══ Excerpted data ══

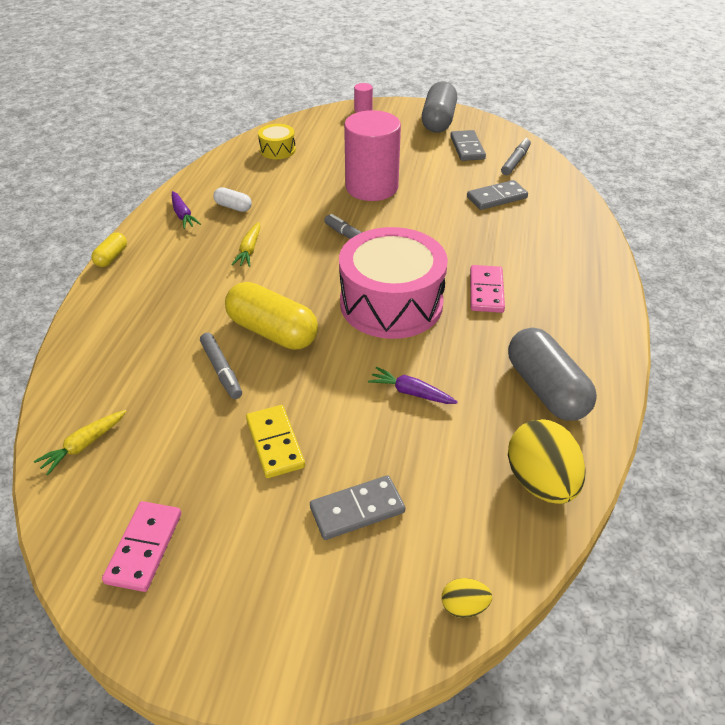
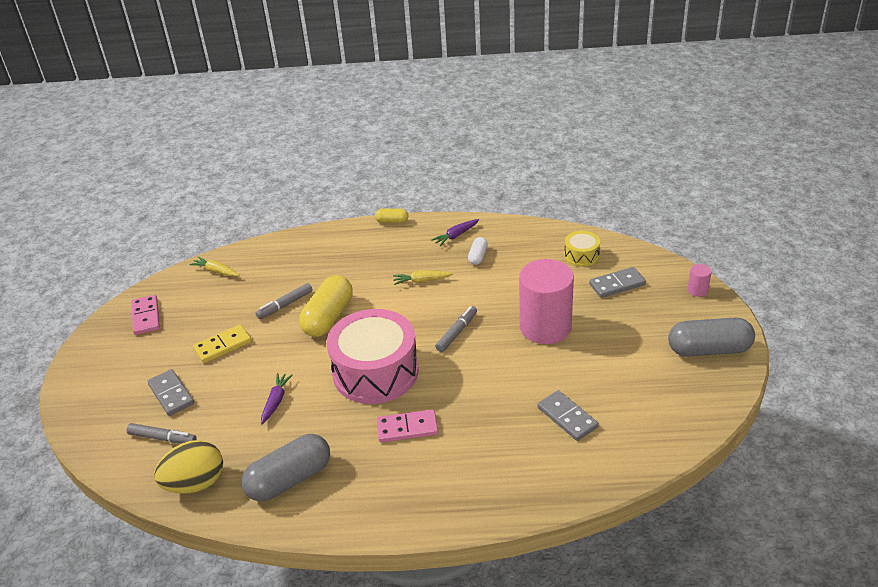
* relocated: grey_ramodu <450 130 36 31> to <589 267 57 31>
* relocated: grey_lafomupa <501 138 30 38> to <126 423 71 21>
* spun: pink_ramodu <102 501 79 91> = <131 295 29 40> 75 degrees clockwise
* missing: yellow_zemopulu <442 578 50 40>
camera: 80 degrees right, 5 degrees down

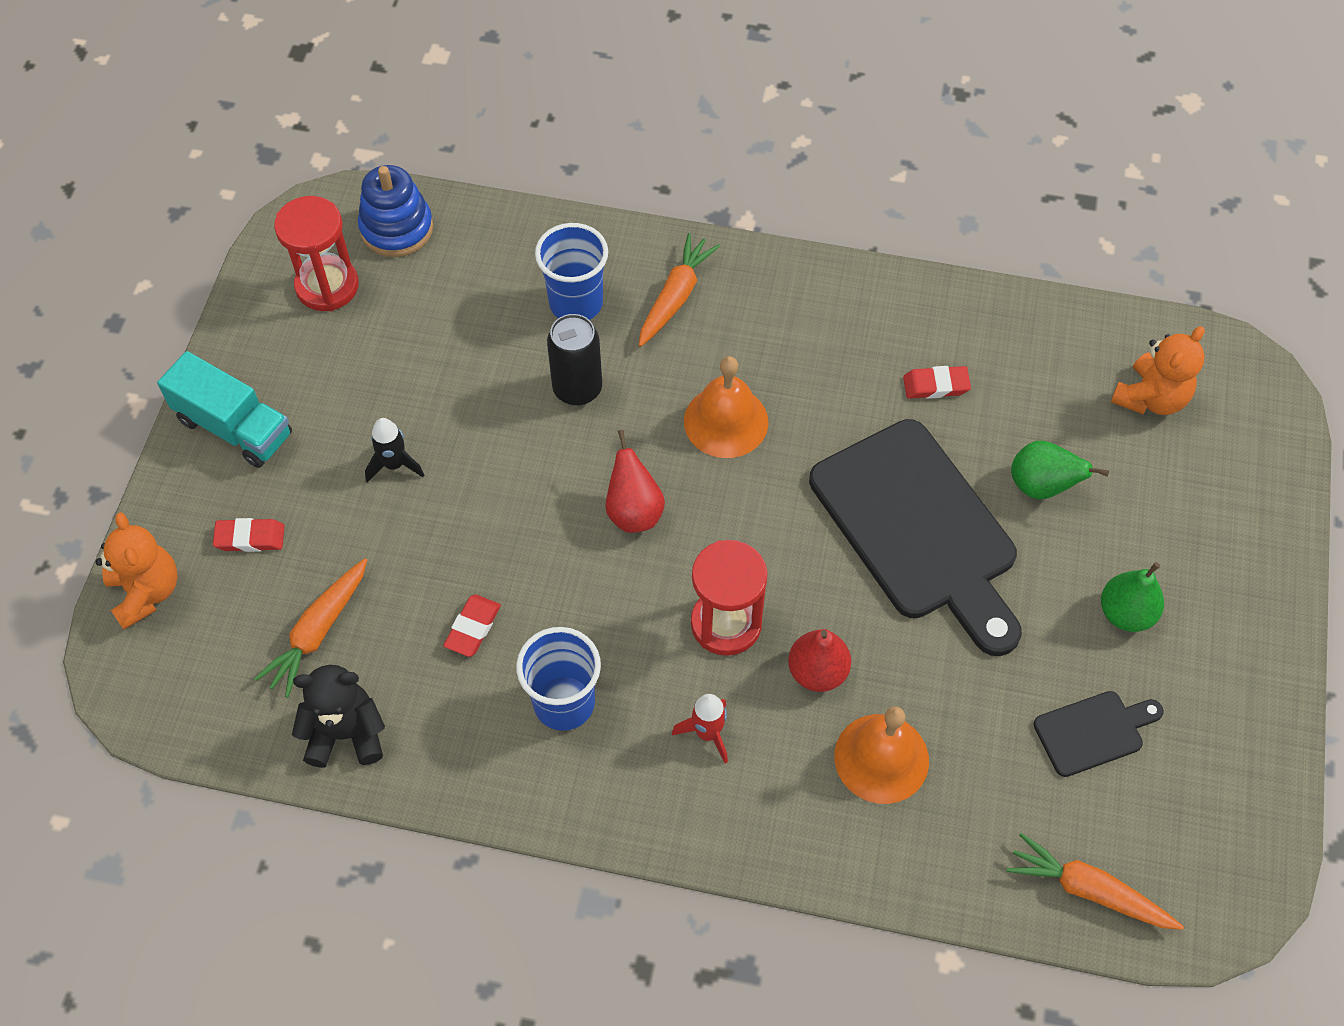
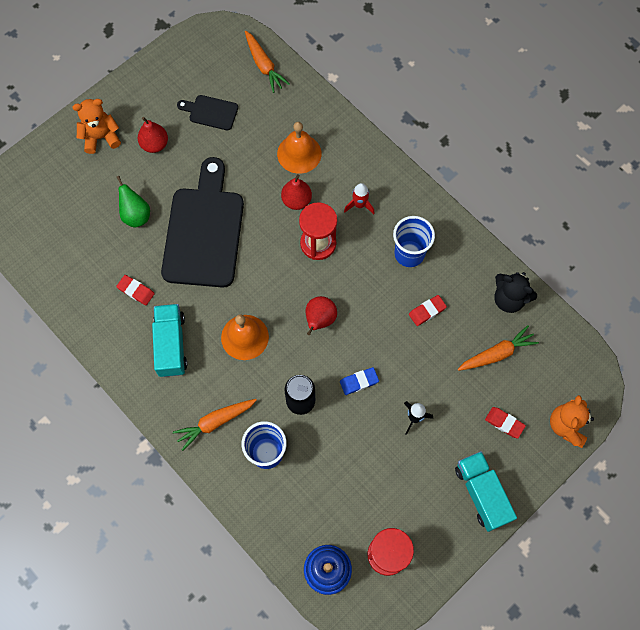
* relocated: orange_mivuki <1111 326 94 89> to <72 99 49 55>
* colour: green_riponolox <1101 562 63 70> to red_riponolox <138 117 30 36>
* appeared:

═══

» Task objective: Copy out all of the material exactly as written, without its pictures.

» Expected answer:
* relocated: grey_ramodu <450 130 36 31> to <589 267 57 31>
* relocated: grey_lafomupa <501 138 30 38> to <126 423 71 21>
* spun: pink_ramodu <102 501 79 91> = <131 295 29 40> 75 degrees clockwise
* missing: yellow_zemopulu <442 578 50 40>
camera: 80 degrees right, 5 degrees down

* relocated: orange_mivuki <1111 326 94 89> to <72 99 49 55>
* colour: green_riponolox <1101 562 63 70> to red_riponolox <138 117 30 36>
* appeared:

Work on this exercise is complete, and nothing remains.